[Exercise details]
Of the lines in the data below, count the ones holding the string "DGND", and answer with that number only.

[Data provided Boundary: Start]

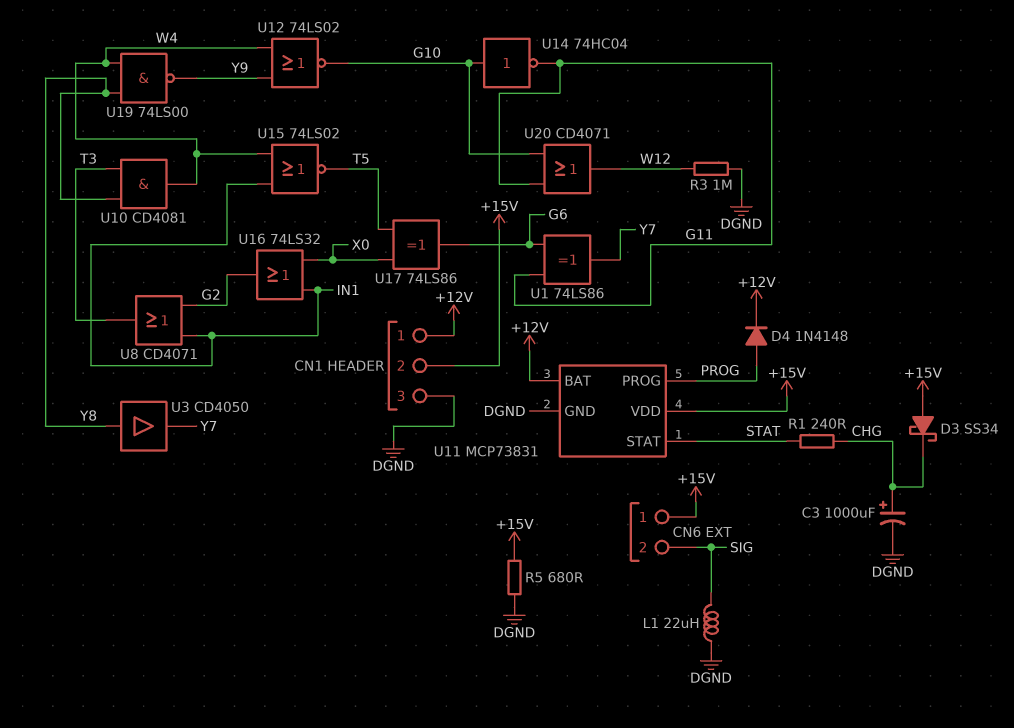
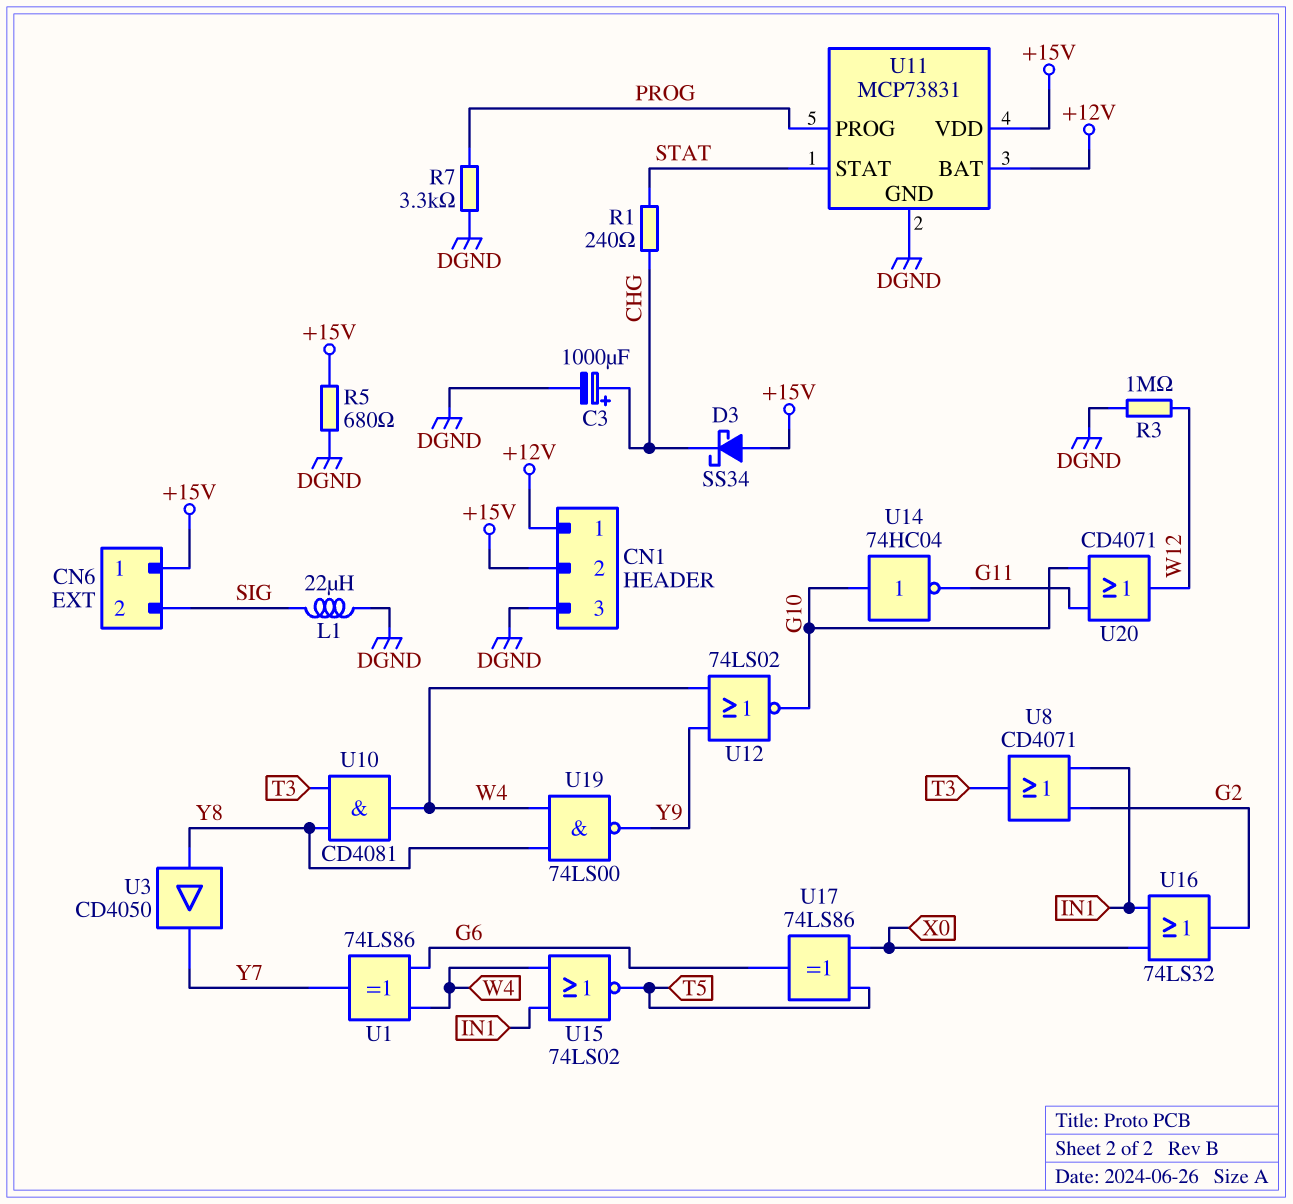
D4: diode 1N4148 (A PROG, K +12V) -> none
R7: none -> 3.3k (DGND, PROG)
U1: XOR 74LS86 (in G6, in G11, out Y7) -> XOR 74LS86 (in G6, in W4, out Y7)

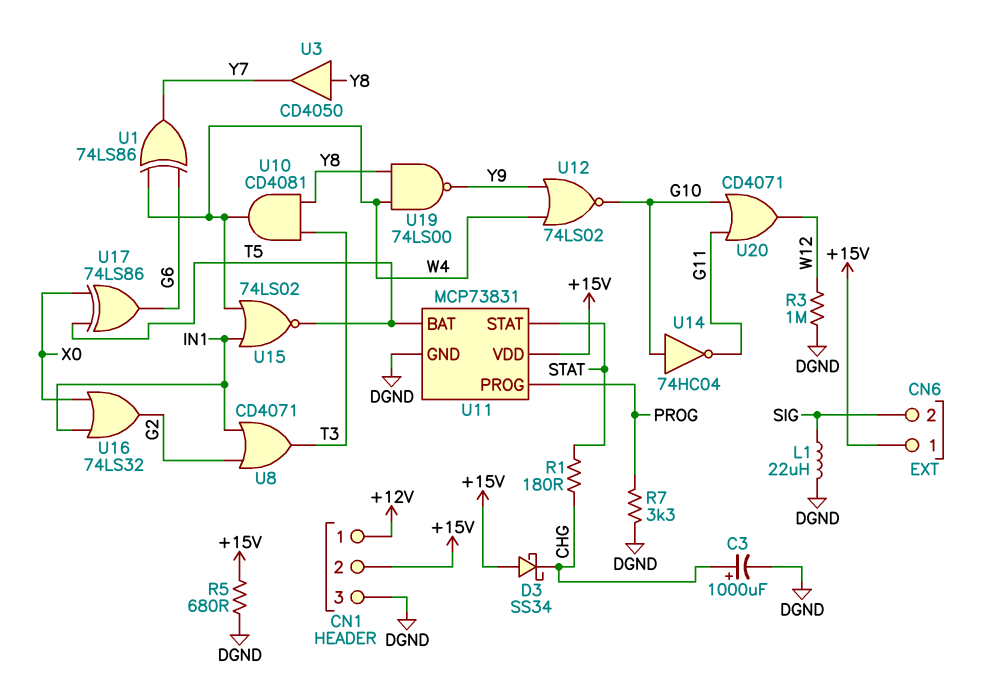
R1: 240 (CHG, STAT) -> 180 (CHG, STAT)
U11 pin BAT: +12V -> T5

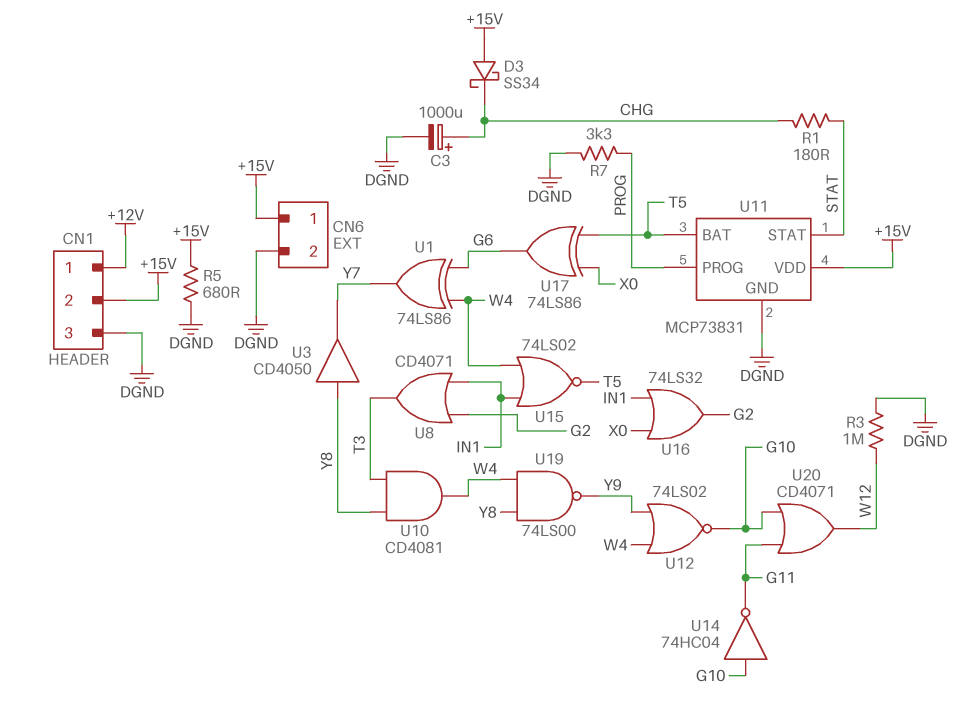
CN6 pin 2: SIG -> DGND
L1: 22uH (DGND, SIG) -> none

[Data provided Boundary: End]
[Data provided Boundary: Start]

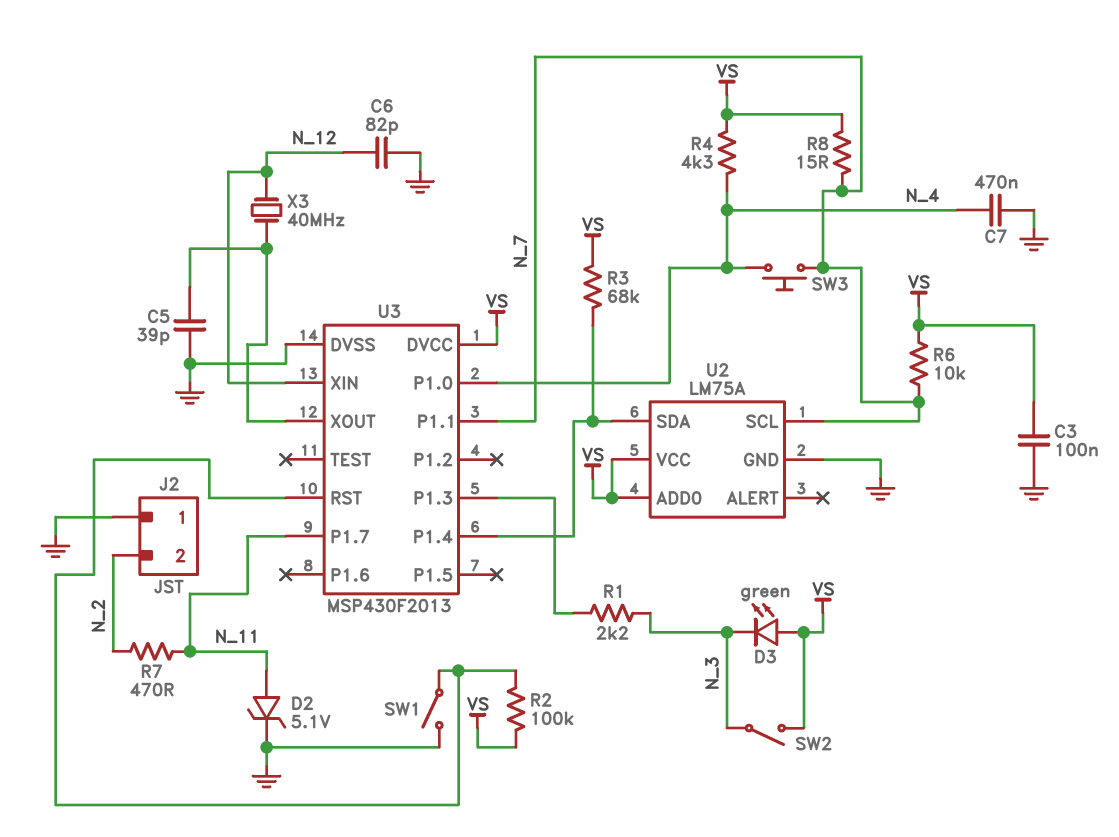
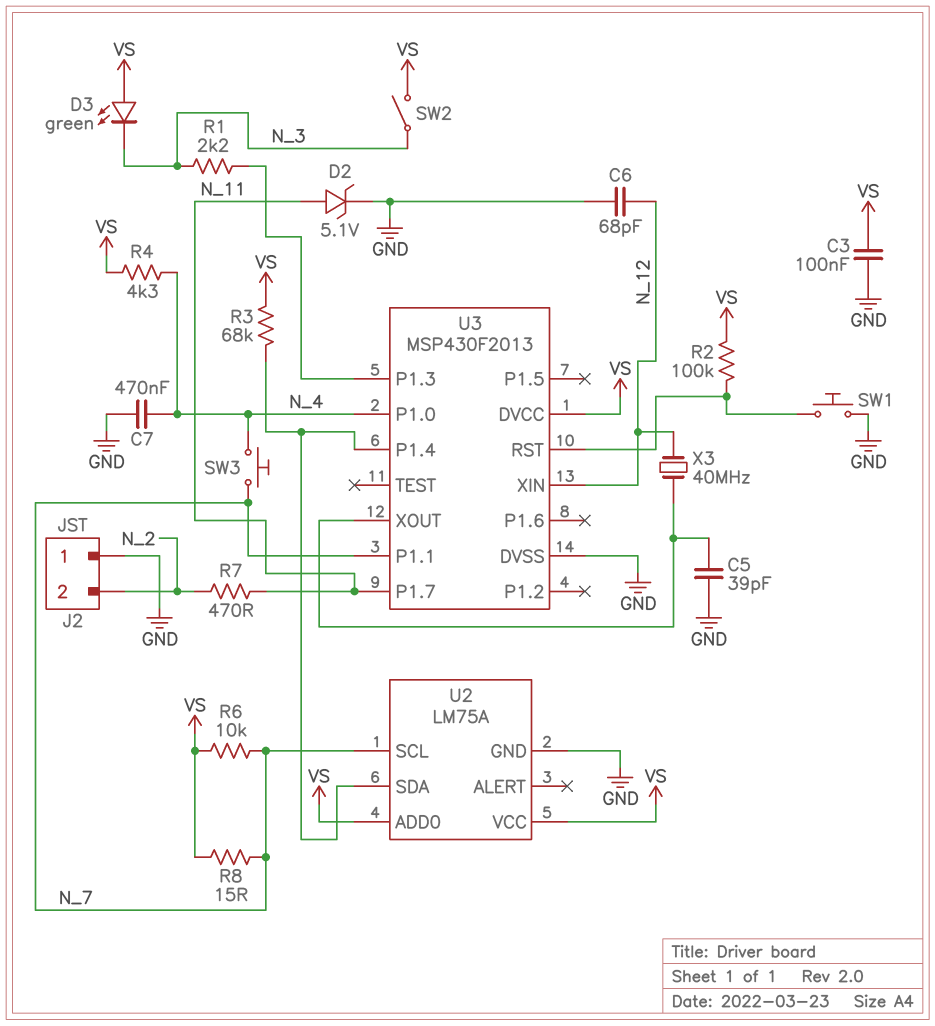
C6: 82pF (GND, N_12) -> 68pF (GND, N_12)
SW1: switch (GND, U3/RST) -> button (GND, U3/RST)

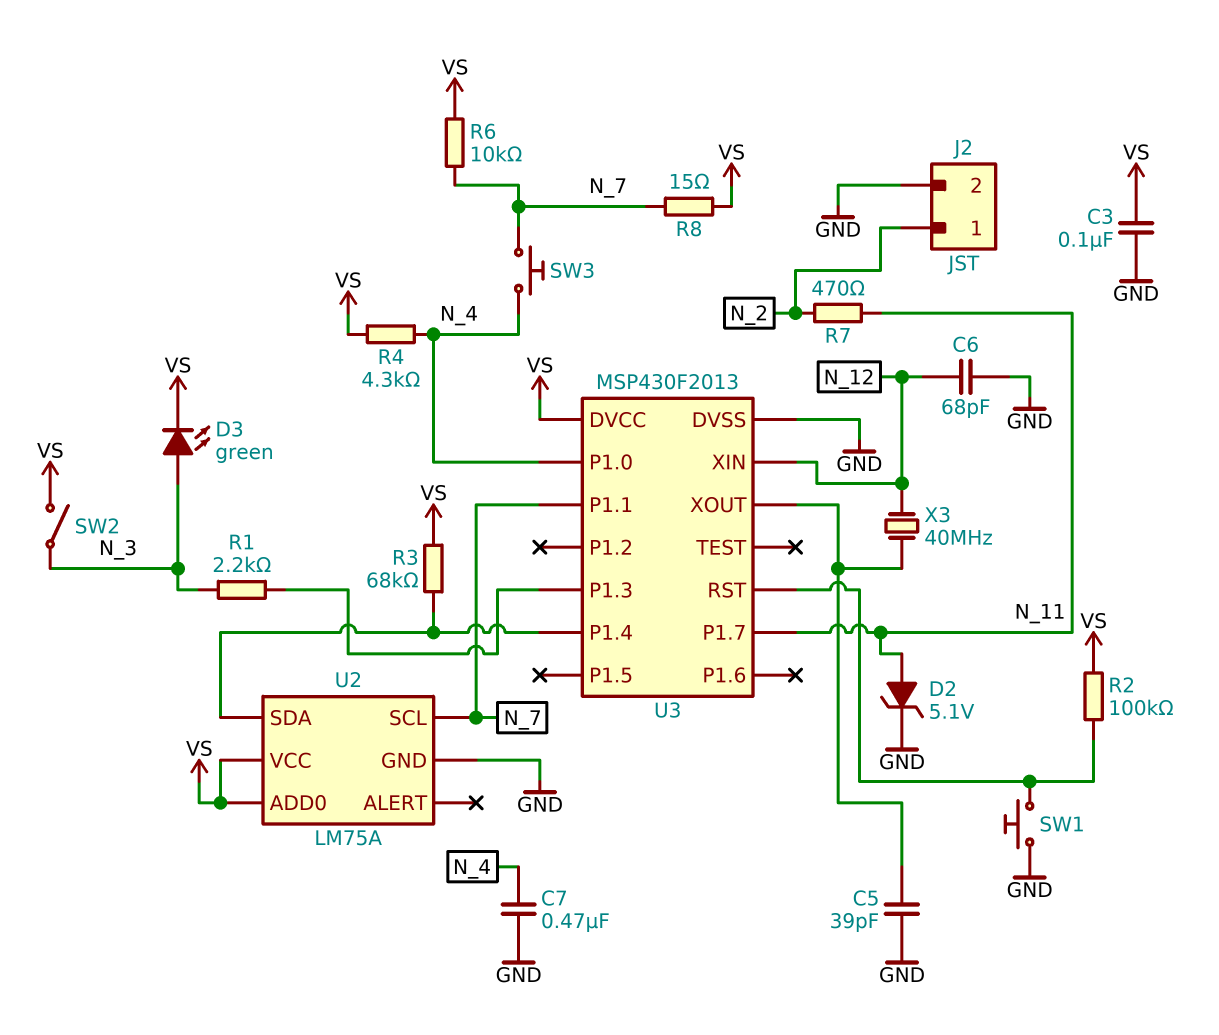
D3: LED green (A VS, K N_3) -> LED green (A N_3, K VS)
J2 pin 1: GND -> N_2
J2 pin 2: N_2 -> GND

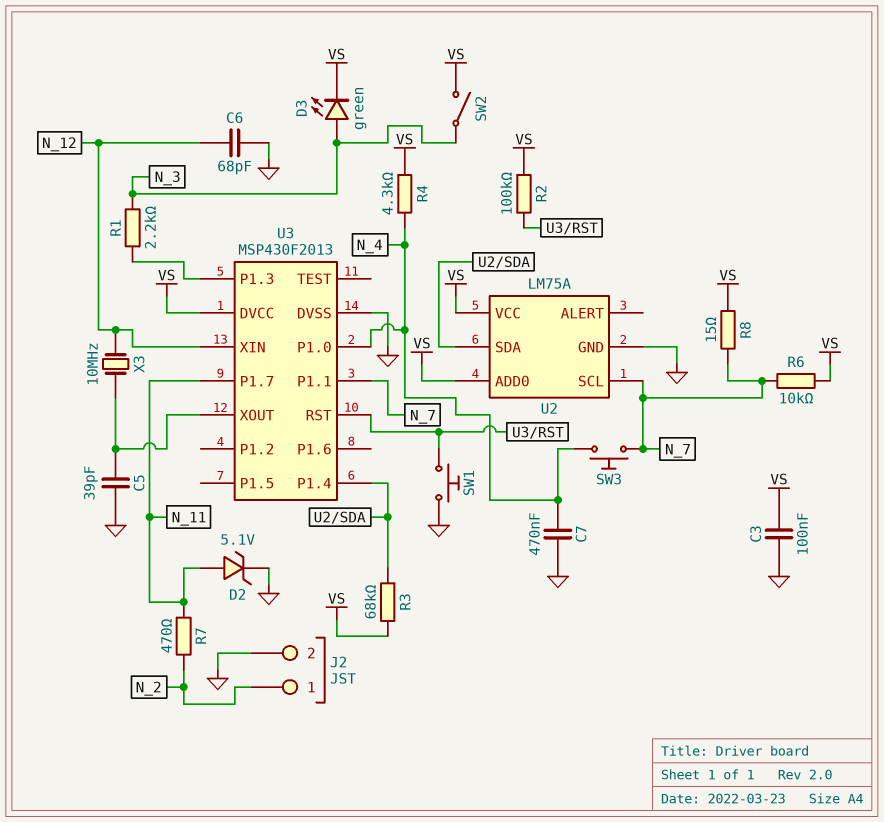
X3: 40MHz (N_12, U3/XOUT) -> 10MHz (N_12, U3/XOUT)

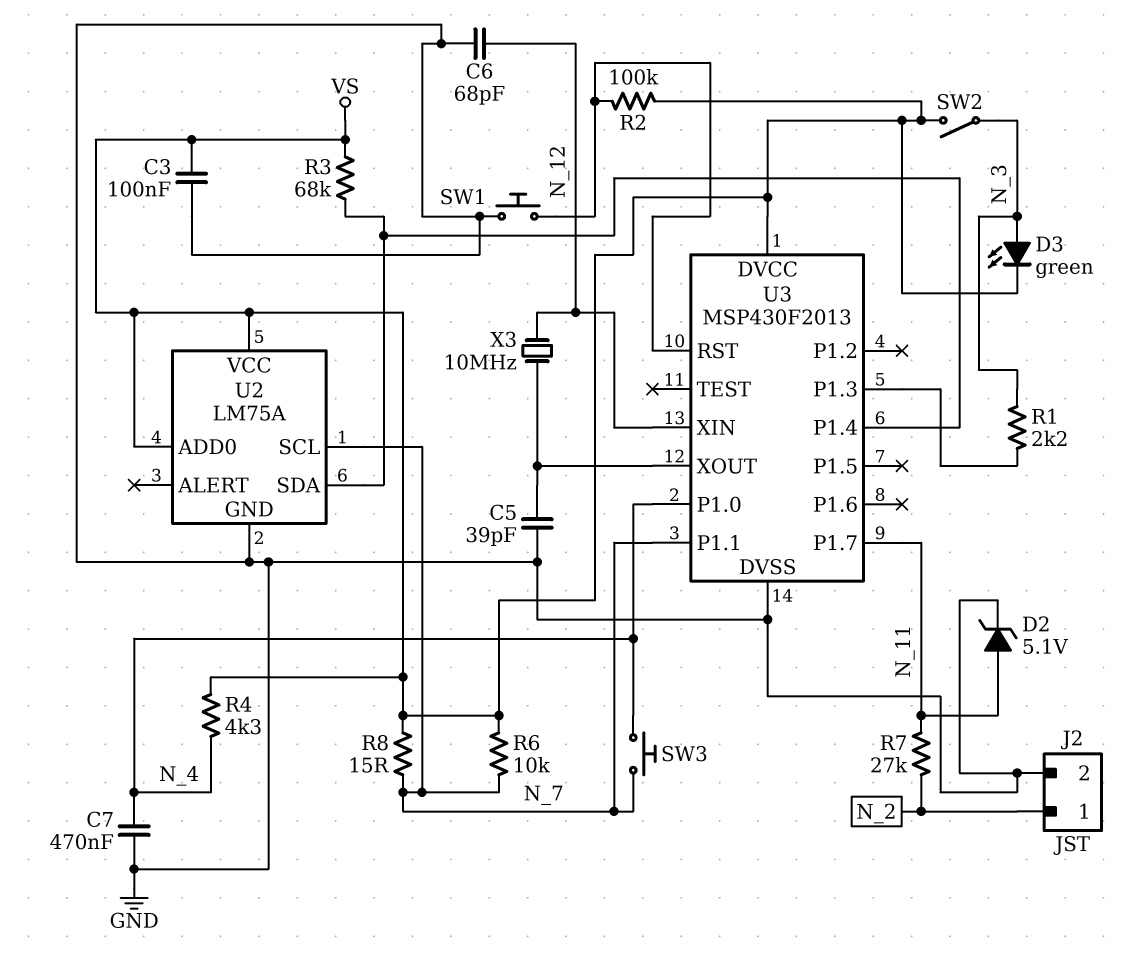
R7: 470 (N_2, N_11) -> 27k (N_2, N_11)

[Data provided Boundary: End]

[The answer]
3